*** Opening DATASET ***
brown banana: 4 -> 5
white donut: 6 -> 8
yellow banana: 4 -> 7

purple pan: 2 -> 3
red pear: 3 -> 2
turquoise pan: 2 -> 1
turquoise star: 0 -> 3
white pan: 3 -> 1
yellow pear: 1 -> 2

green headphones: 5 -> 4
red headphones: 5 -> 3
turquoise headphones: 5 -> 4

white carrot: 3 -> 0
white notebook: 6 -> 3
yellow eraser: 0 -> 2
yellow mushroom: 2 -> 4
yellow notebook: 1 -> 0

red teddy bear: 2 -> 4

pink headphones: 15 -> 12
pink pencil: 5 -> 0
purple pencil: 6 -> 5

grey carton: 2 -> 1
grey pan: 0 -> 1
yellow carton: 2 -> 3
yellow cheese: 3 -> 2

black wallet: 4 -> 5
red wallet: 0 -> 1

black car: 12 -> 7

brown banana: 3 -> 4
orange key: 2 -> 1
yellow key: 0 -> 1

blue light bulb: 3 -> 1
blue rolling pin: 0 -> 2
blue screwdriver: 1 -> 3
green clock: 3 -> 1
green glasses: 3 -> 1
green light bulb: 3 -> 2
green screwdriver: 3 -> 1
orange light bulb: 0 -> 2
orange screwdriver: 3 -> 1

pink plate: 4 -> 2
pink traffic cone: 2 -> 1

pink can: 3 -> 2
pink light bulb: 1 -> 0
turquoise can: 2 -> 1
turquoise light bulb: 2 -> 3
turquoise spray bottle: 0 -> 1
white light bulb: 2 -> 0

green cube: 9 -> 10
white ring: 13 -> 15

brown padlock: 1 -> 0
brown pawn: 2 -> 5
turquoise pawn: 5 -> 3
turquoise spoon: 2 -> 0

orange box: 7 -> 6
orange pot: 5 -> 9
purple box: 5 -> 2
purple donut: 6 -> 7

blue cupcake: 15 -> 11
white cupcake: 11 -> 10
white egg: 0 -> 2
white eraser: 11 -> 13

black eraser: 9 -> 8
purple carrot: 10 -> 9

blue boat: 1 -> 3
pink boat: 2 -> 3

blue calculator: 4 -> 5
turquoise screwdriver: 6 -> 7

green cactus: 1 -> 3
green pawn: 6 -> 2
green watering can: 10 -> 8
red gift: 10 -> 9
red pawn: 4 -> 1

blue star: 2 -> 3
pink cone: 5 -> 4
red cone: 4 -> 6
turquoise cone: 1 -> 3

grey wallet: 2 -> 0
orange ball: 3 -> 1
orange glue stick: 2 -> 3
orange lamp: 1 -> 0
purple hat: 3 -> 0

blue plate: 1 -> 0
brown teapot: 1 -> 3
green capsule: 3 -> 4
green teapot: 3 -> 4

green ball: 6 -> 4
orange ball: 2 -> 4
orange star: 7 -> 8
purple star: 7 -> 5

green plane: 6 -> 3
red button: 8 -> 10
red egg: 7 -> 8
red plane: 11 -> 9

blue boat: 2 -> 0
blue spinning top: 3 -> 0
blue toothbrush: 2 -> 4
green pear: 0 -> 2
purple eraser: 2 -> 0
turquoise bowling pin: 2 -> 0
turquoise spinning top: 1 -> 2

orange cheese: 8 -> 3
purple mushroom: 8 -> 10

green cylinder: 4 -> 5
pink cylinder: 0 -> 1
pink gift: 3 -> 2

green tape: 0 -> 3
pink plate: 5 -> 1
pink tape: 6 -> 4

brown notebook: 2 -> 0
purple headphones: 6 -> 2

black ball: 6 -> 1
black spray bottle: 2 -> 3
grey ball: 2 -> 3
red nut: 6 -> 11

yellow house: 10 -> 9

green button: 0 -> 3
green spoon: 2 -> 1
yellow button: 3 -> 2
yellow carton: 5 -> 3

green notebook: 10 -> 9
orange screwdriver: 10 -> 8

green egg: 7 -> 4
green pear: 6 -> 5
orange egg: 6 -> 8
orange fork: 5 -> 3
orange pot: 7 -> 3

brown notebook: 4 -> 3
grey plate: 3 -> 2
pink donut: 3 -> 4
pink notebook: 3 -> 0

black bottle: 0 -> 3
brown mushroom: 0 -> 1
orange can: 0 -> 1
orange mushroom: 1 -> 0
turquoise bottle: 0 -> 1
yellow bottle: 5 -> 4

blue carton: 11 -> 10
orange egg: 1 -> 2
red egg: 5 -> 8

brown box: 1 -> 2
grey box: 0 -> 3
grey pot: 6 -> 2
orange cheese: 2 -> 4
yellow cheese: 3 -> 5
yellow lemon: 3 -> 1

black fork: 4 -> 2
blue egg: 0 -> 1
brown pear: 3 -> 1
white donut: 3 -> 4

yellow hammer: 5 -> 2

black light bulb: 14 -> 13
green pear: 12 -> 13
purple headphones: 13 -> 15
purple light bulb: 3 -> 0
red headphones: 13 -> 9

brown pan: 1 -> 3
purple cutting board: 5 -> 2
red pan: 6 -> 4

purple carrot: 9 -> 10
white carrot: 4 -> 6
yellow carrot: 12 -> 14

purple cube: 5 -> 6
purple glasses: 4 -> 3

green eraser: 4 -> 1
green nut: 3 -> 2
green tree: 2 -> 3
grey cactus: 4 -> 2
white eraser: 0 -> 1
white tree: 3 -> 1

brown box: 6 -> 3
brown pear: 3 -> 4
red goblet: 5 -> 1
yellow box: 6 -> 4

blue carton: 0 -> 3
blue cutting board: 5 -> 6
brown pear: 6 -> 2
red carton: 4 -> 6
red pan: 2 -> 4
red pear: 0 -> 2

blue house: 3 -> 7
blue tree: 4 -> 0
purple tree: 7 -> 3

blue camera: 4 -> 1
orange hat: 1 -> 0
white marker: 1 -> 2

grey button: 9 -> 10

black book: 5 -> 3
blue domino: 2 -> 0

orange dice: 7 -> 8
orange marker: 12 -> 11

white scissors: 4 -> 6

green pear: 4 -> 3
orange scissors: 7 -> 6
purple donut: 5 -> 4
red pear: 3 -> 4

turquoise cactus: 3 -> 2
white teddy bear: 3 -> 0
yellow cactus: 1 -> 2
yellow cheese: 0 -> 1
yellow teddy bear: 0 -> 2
*** Closing DATASET ***
» **WHAT THE TASK ASKS**: Type the whole listing again, unaltered.

» **RESPONSE TO THE TASK**:
brown banana: 4 -> 5
white donut: 6 -> 8
yellow banana: 4 -> 7

purple pan: 2 -> 3
red pear: 3 -> 2
turquoise pan: 2 -> 1
turquoise star: 0 -> 3
white pan: 3 -> 1
yellow pear: 1 -> 2

green headphones: 5 -> 4
red headphones: 5 -> 3
turquoise headphones: 5 -> 4

white carrot: 3 -> 0
white notebook: 6 -> 3
yellow eraser: 0 -> 2
yellow mushroom: 2 -> 4
yellow notebook: 1 -> 0

red teddy bear: 2 -> 4

pink headphones: 15 -> 12
pink pencil: 5 -> 0
purple pencil: 6 -> 5

grey carton: 2 -> 1
grey pan: 0 -> 1
yellow carton: 2 -> 3
yellow cheese: 3 -> 2

black wallet: 4 -> 5
red wallet: 0 -> 1

black car: 12 -> 7

brown banana: 3 -> 4
orange key: 2 -> 1
yellow key: 0 -> 1

blue light bulb: 3 -> 1
blue rolling pin: 0 -> 2
blue screwdriver: 1 -> 3
green clock: 3 -> 1
green glasses: 3 -> 1
green light bulb: 3 -> 2
green screwdriver: 3 -> 1
orange light bulb: 0 -> 2
orange screwdriver: 3 -> 1

pink plate: 4 -> 2
pink traffic cone: 2 -> 1

pink can: 3 -> 2
pink light bulb: 1 -> 0
turquoise can: 2 -> 1
turquoise light bulb: 2 -> 3
turquoise spray bottle: 0 -> 1
white light bulb: 2 -> 0

green cube: 9 -> 10
white ring: 13 -> 15

brown padlock: 1 -> 0
brown pawn: 2 -> 5
turquoise pawn: 5 -> 3
turquoise spoon: 2 -> 0

orange box: 7 -> 6
orange pot: 5 -> 9
purple box: 5 -> 2
purple donut: 6 -> 7

blue cupcake: 15 -> 11
white cupcake: 11 -> 10
white egg: 0 -> 2
white eraser: 11 -> 13

black eraser: 9 -> 8
purple carrot: 10 -> 9

blue boat: 1 -> 3
pink boat: 2 -> 3

blue calculator: 4 -> 5
turquoise screwdriver: 6 -> 7

green cactus: 1 -> 3
green pawn: 6 -> 2
green watering can: 10 -> 8
red gift: 10 -> 9
red pawn: 4 -> 1

blue star: 2 -> 3
pink cone: 5 -> 4
red cone: 4 -> 6
turquoise cone: 1 -> 3

grey wallet: 2 -> 0
orange ball: 3 -> 1
orange glue stick: 2 -> 3
orange lamp: 1 -> 0
purple hat: 3 -> 0

blue plate: 1 -> 0
brown teapot: 1 -> 3
green capsule: 3 -> 4
green teapot: 3 -> 4

green ball: 6 -> 4
orange ball: 2 -> 4
orange star: 7 -> 8
purple star: 7 -> 5

green plane: 6 -> 3
red button: 8 -> 10
red egg: 7 -> 8
red plane: 11 -> 9

blue boat: 2 -> 0
blue spinning top: 3 -> 0
blue toothbrush: 2 -> 4
green pear: 0 -> 2
purple eraser: 2 -> 0
turquoise bowling pin: 2 -> 0
turquoise spinning top: 1 -> 2

orange cheese: 8 -> 3
purple mushroom: 8 -> 10

green cylinder: 4 -> 5
pink cylinder: 0 -> 1
pink gift: 3 -> 2

green tape: 0 -> 3
pink plate: 5 -> 1
pink tape: 6 -> 4

brown notebook: 2 -> 0
purple headphones: 6 -> 2

black ball: 6 -> 1
black spray bottle: 2 -> 3
grey ball: 2 -> 3
red nut: 6 -> 11

yellow house: 10 -> 9

green button: 0 -> 3
green spoon: 2 -> 1
yellow button: 3 -> 2
yellow carton: 5 -> 3

green notebook: 10 -> 9
orange screwdriver: 10 -> 8

green egg: 7 -> 4
green pear: 6 -> 5
orange egg: 6 -> 8
orange fork: 5 -> 3
orange pot: 7 -> 3

brown notebook: 4 -> 3
grey plate: 3 -> 2
pink donut: 3 -> 4
pink notebook: 3 -> 0

black bottle: 0 -> 3
brown mushroom: 0 -> 1
orange can: 0 -> 1
orange mushroom: 1 -> 0
turquoise bottle: 0 -> 1
yellow bottle: 5 -> 4

blue carton: 11 -> 10
orange egg: 1 -> 2
red egg: 5 -> 8

brown box: 1 -> 2
grey box: 0 -> 3
grey pot: 6 -> 2
orange cheese: 2 -> 4
yellow cheese: 3 -> 5
yellow lemon: 3 -> 1

black fork: 4 -> 2
blue egg: 0 -> 1
brown pear: 3 -> 1
white donut: 3 -> 4

yellow hammer: 5 -> 2

black light bulb: 14 -> 13
green pear: 12 -> 13
purple headphones: 13 -> 15
purple light bulb: 3 -> 0
red headphones: 13 -> 9

brown pan: 1 -> 3
purple cutting board: 5 -> 2
red pan: 6 -> 4

purple carrot: 9 -> 10
white carrot: 4 -> 6
yellow carrot: 12 -> 14

purple cube: 5 -> 6
purple glasses: 4 -> 3

green eraser: 4 -> 1
green nut: 3 -> 2
green tree: 2 -> 3
grey cactus: 4 -> 2
white eraser: 0 -> 1
white tree: 3 -> 1

brown box: 6 -> 3
brown pear: 3 -> 4
red goblet: 5 -> 1
yellow box: 6 -> 4

blue carton: 0 -> 3
blue cutting board: 5 -> 6
brown pear: 6 -> 2
red carton: 4 -> 6
red pan: 2 -> 4
red pear: 0 -> 2

blue house: 3 -> 7
blue tree: 4 -> 0
purple tree: 7 -> 3

blue camera: 4 -> 1
orange hat: 1 -> 0
white marker: 1 -> 2

grey button: 9 -> 10

black book: 5 -> 3
blue domino: 2 -> 0

orange dice: 7 -> 8
orange marker: 12 -> 11

white scissors: 4 -> 6

green pear: 4 -> 3
orange scissors: 7 -> 6
purple donut: 5 -> 4
red pear: 3 -> 4

turquoise cactus: 3 -> 2
white teddy bear: 3 -> 0
yellow cactus: 1 -> 2
yellow cheese: 0 -> 1
yellow teddy bear: 0 -> 2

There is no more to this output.